* Material supplied
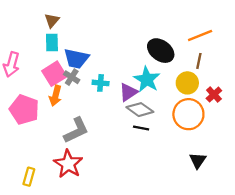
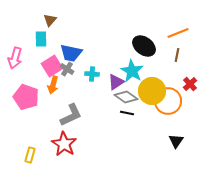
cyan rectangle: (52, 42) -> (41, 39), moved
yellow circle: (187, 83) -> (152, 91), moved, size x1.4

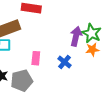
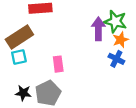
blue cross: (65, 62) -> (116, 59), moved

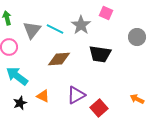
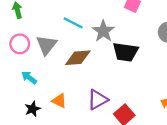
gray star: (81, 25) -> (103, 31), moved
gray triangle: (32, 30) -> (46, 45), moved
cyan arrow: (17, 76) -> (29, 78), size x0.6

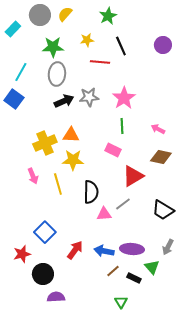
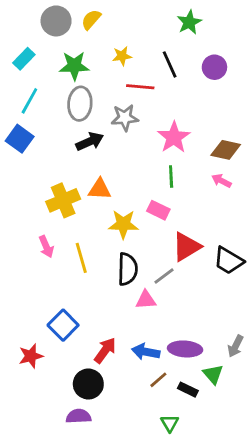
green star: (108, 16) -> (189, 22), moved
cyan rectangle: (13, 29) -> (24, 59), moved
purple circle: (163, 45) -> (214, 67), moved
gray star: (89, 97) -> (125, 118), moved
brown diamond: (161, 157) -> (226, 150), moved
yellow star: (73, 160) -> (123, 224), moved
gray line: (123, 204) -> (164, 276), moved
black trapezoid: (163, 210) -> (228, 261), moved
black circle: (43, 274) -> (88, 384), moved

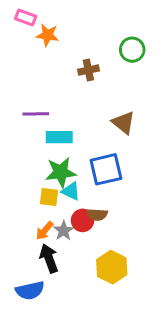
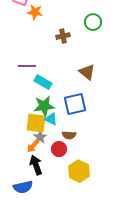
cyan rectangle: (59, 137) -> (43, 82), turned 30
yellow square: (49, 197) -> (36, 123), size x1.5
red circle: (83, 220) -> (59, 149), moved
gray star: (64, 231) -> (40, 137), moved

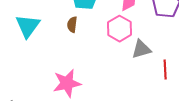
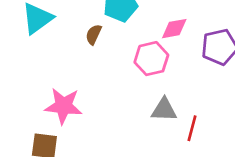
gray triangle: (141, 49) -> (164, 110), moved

* Task item
The answer should consist of every line above, exact and free of images.

* Finished exercise
cyan rectangle: (52, 42) -> (41, 39), moved
yellow circle: (187, 83) -> (152, 91), moved, size x1.4

blue cross: (65, 62) -> (116, 59), moved

gray star: (81, 25) -> (103, 31), moved
gray triangle: (32, 30) -> (46, 45), moved
cyan arrow: (17, 76) -> (29, 78), size x0.6

green star: (108, 16) -> (189, 22), moved
cyan rectangle: (13, 29) -> (24, 59), moved
purple circle: (163, 45) -> (214, 67), moved
gray star: (89, 97) -> (125, 118), moved
brown diamond: (161, 157) -> (226, 150), moved
yellow star: (73, 160) -> (123, 224), moved
gray line: (123, 204) -> (164, 276), moved
black trapezoid: (163, 210) -> (228, 261), moved
black circle: (43, 274) -> (88, 384), moved

cyan rectangle: (59, 137) -> (43, 82), turned 30
yellow square: (49, 197) -> (36, 123), size x1.5
red circle: (83, 220) -> (59, 149), moved
gray star: (64, 231) -> (40, 137), moved

gray triangle: (141, 49) -> (164, 110), moved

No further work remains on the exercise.